[Object transformation records]
::::
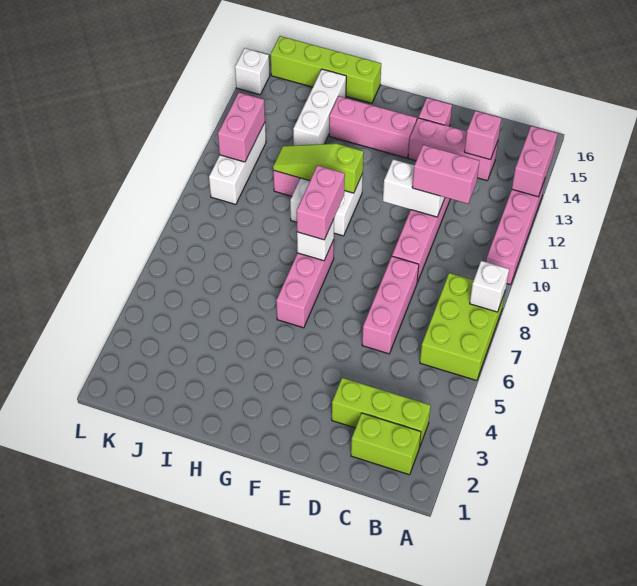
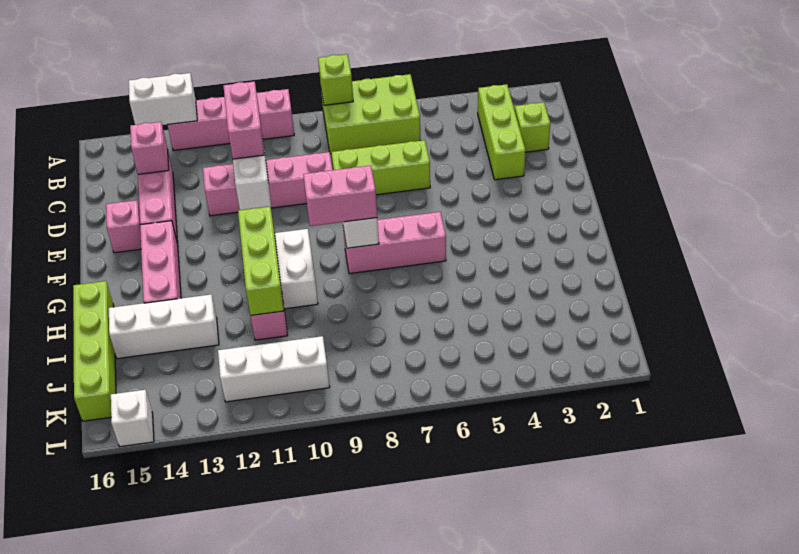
white brick A8 level 2 -> lime brick A8 level 2
pink brick A13:A14 level 2 -> white brick A13:A14 level 2
lime brick B2:C2 level 1 -> lime brick C2 level 1
pink brick D6:D8 level 1 -> lime brick D6:D8 level 1
lime slope G11:I11 level 2 top G -> lime brick G11:I11 level 2
pink brick K11:K12 level 2 -> none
::::
_TASK OBJECTIVE_: The lines to return run from the one containing "pink brick A13:A14" through the last line of the records above. Give them exactly and include nothing more.

_EXERCISE RESPONSE_:
pink brick A13:A14 level 2 -> white brick A13:A14 level 2
lime brick B2:C2 level 1 -> lime brick C2 level 1
pink brick D6:D8 level 1 -> lime brick D6:D8 level 1
lime slope G11:I11 level 2 top G -> lime brick G11:I11 level 2
pink brick K11:K12 level 2 -> none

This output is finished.